= Data extract =
▼

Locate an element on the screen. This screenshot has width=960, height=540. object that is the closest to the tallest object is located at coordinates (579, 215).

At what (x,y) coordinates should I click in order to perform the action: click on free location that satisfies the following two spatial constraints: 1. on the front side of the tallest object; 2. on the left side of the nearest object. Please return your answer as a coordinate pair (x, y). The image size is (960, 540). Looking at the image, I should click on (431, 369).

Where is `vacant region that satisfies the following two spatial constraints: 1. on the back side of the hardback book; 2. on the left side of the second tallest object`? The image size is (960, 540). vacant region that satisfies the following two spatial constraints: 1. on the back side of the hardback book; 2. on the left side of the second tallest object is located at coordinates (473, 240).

▲
▼

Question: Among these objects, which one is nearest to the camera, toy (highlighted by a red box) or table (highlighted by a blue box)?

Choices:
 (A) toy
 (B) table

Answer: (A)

▲

= What you have to do =
Convert the lines from the one containing "Question: Among these" through the one containing "Answer: (A)" into a Markdown table with a Row column for the row number and a Text column for the line. Leave out blank lines.

= Task result =
| Row | Text |
|---|---|
| 1 | Question: Among these objects, which one is nearest to the camera, toy (highlighted by a red box) or table (highlighted by a blue box)? |
| 2 | Choices: |
| 3 |  (A) toy |
| 4 |  (B) table |
| 5 | Answer: (A) |